--- START ---

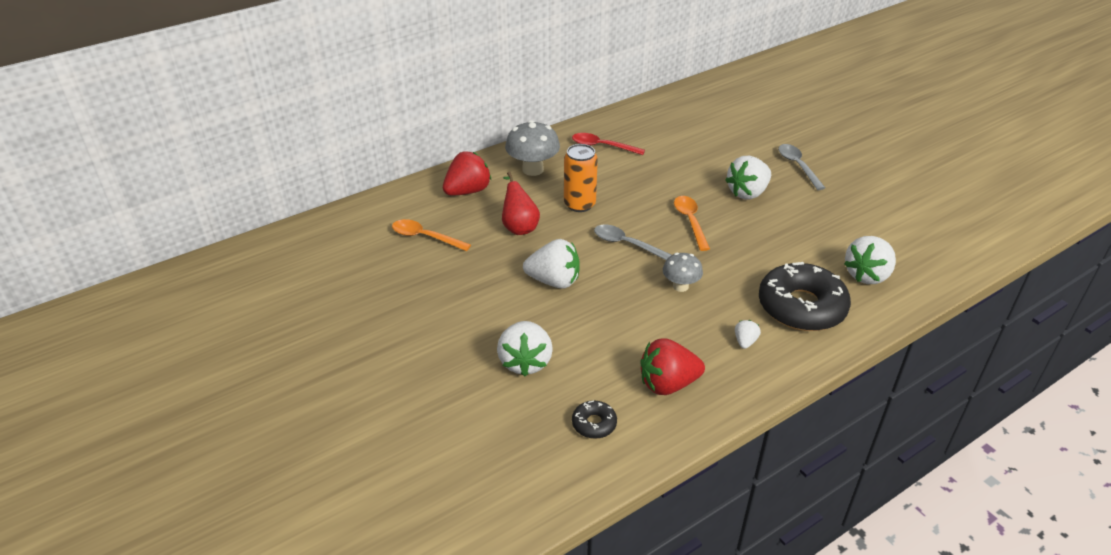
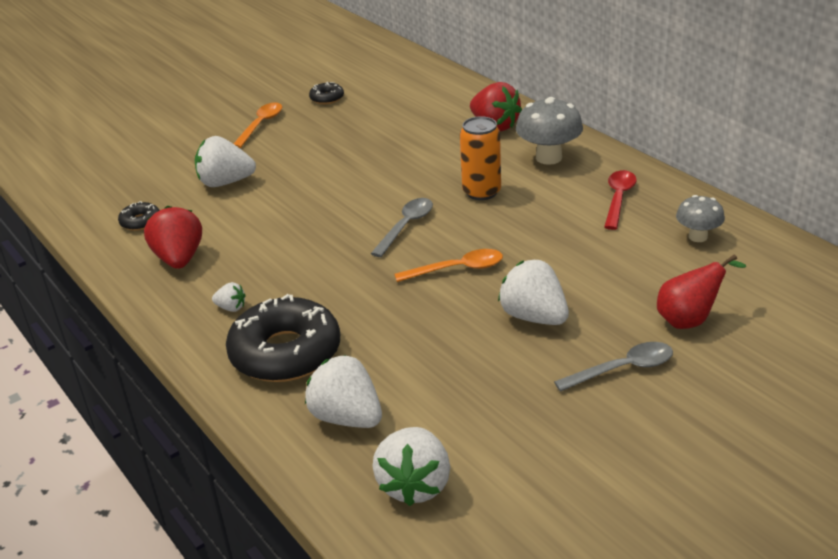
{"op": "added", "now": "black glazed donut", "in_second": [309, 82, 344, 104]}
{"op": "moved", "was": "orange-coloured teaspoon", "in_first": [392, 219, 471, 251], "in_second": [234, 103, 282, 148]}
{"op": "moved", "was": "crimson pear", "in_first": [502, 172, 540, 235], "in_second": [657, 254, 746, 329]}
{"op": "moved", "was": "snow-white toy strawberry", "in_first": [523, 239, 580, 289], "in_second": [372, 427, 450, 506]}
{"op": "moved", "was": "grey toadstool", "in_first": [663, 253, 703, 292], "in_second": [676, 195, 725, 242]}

--- END ---
--- START ---

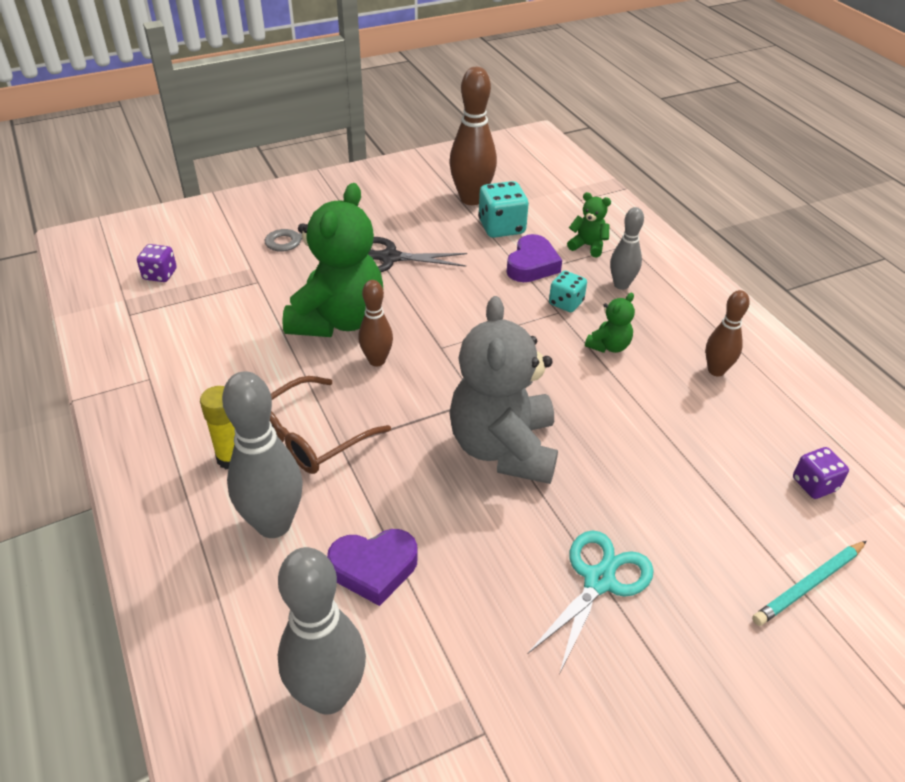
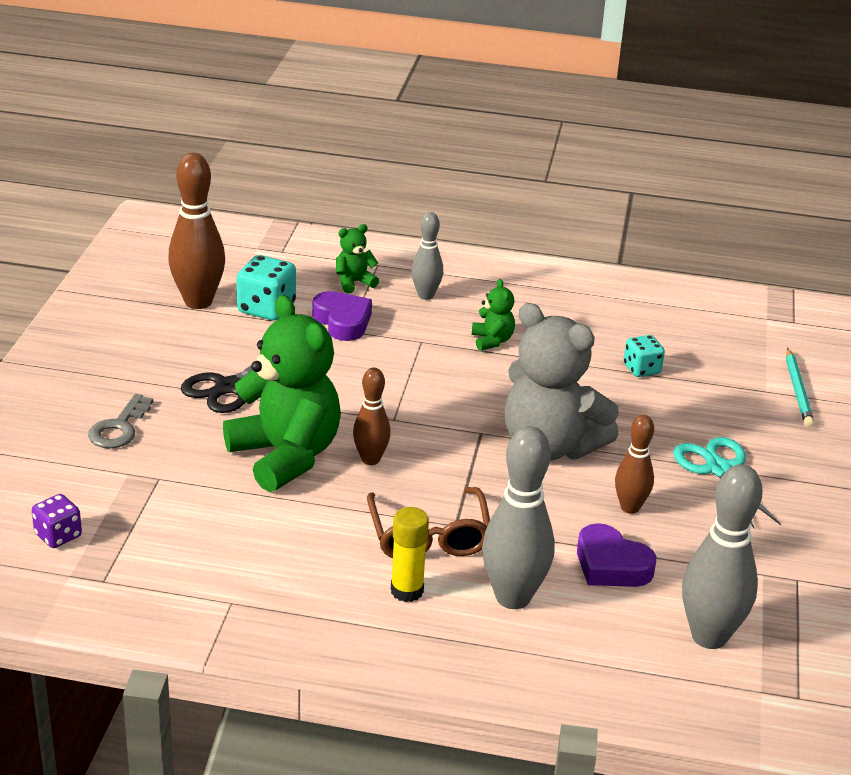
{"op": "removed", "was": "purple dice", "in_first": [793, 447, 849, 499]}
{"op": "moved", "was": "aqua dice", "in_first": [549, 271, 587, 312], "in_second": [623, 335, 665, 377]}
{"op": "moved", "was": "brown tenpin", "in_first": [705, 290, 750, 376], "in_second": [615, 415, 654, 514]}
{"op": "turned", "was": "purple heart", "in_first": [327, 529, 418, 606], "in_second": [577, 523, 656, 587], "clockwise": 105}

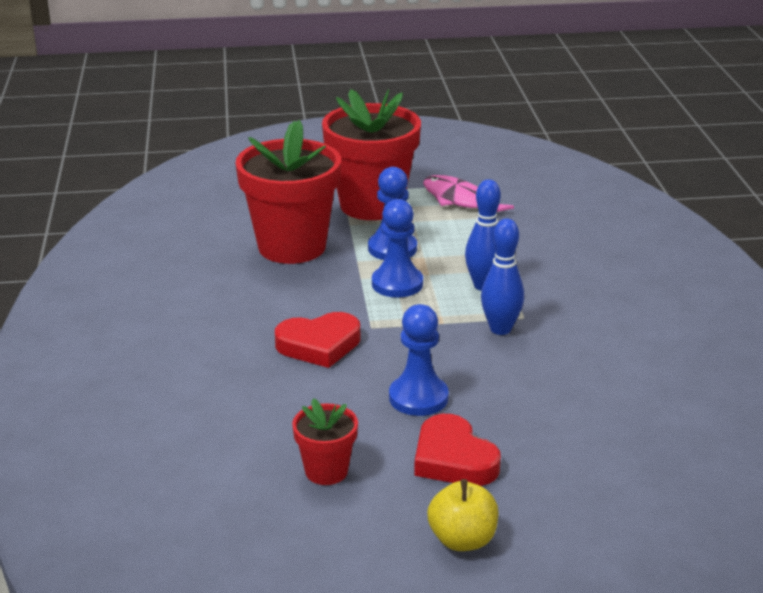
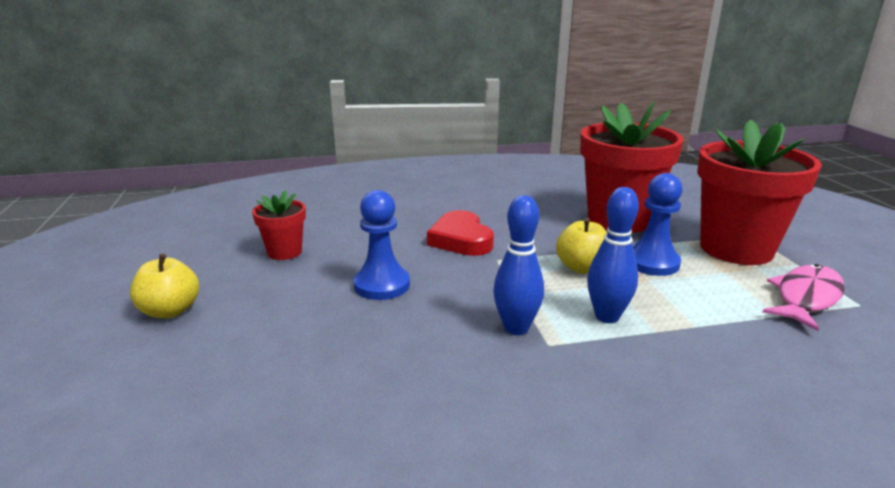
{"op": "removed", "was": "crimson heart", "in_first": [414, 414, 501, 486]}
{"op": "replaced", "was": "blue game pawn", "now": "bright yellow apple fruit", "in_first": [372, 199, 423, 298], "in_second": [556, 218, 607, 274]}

--- END ---

Report each line of the material in which the string "heart" occurs.

§ **Reply**
{"op": "turned", "was": "purple heart", "in_first": [327, 529, 418, 606], "in_second": [577, 523, 656, 587], "clockwise": 105}
{"op": "removed", "was": "crimson heart", "in_first": [414, 414, 501, 486]}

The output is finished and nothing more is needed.